- Problem details
Copy out the lines of the material below with every "counterclockwise" swapped for "anticlockwise" and everything else left the same. Leave the pictures out of your answer.

****************************************

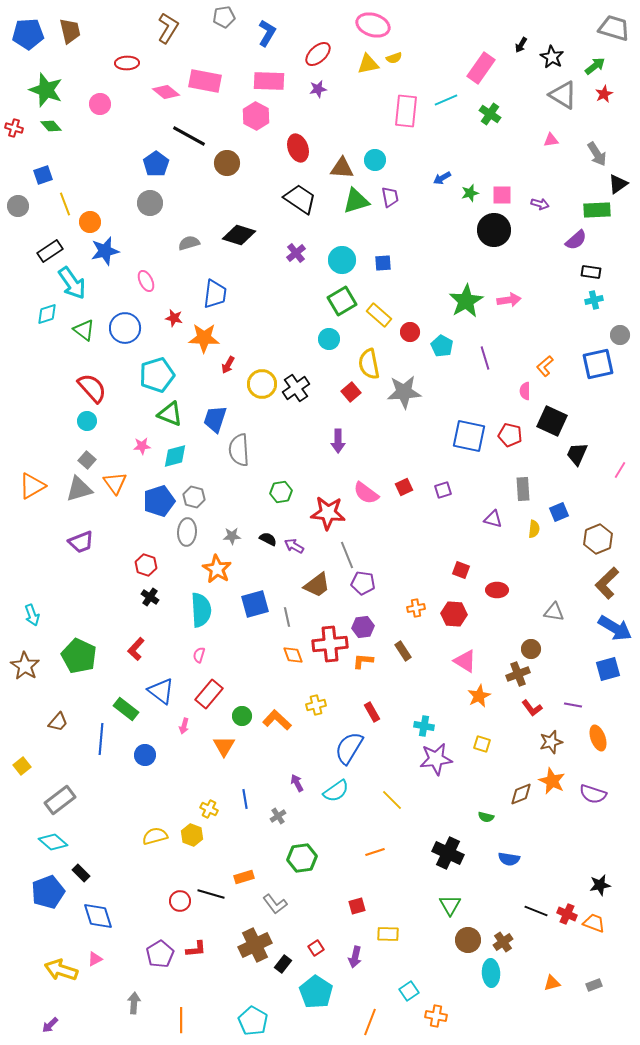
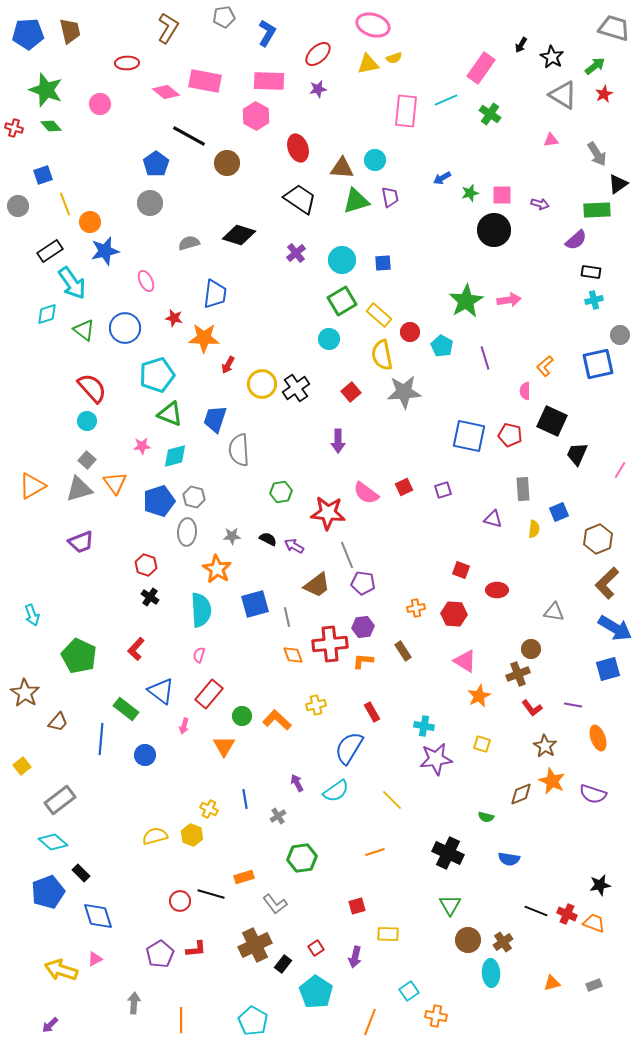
yellow semicircle at (369, 364): moved 13 px right, 9 px up
brown star at (25, 666): moved 27 px down
brown star at (551, 742): moved 6 px left, 4 px down; rotated 25 degrees counterclockwise
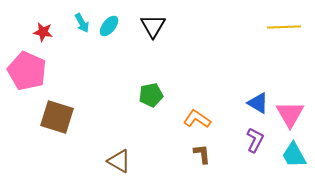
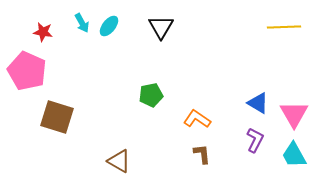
black triangle: moved 8 px right, 1 px down
pink triangle: moved 4 px right
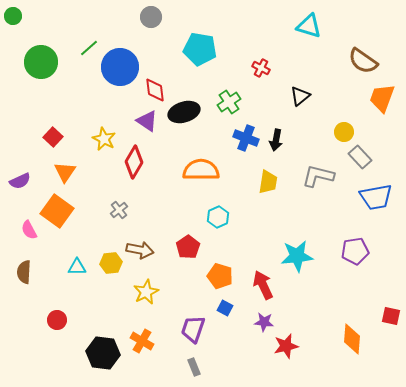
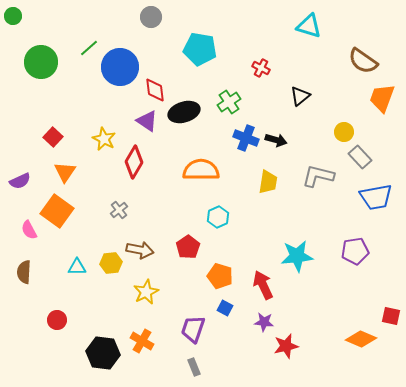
black arrow at (276, 140): rotated 85 degrees counterclockwise
orange diamond at (352, 339): moved 9 px right; rotated 72 degrees counterclockwise
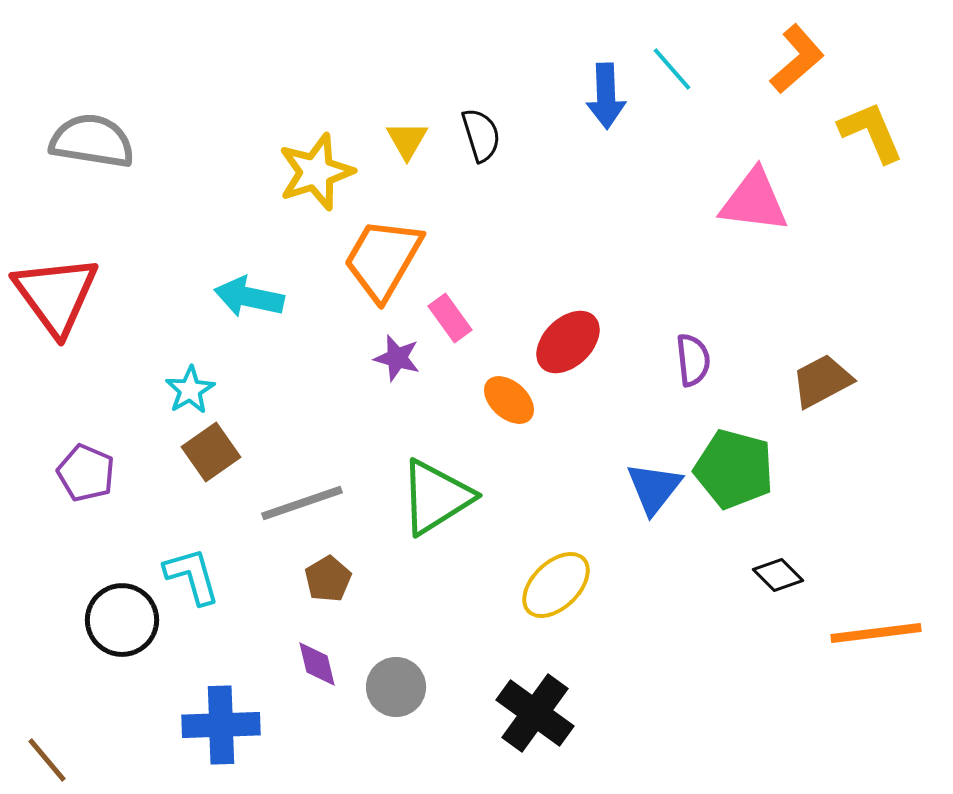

****************************************

- Answer for the task
yellow semicircle at (369, 364): moved 13 px right, 9 px up
brown star at (25, 666): moved 27 px down
brown star at (551, 742): moved 6 px left, 4 px down; rotated 25 degrees anticlockwise
black triangle: moved 8 px right, 1 px down
pink triangle: moved 4 px right
black arrow at (276, 140): rotated 85 degrees anticlockwise
orange diamond at (352, 339): moved 9 px right; rotated 72 degrees anticlockwise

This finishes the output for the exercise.